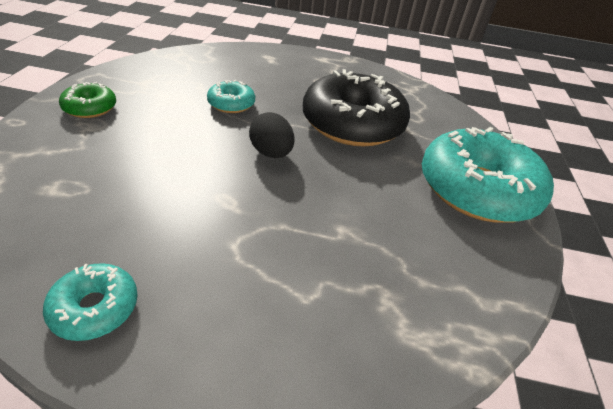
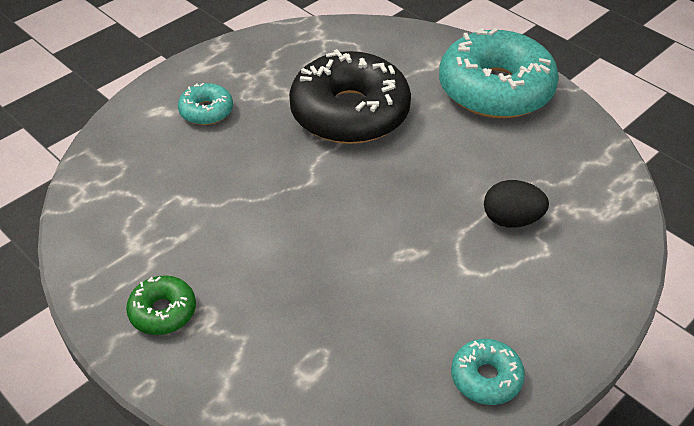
camera: 50 degrees left, 5 degrees up
(231, 104) = (244, 187): turquoise donut -> turquoise donut (206, 111)
(271, 153) = (358, 194): black egg -> black egg (511, 220)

### TASK TO CARRY OUT
Omit all images when repeating the data above exactly.

### ANSWER TO THE EXERCISE
camera: 50 degrees left, 5 degrees up
(231, 104) = (244, 187): turquoise donut -> turquoise donut (206, 111)
(271, 153) = (358, 194): black egg -> black egg (511, 220)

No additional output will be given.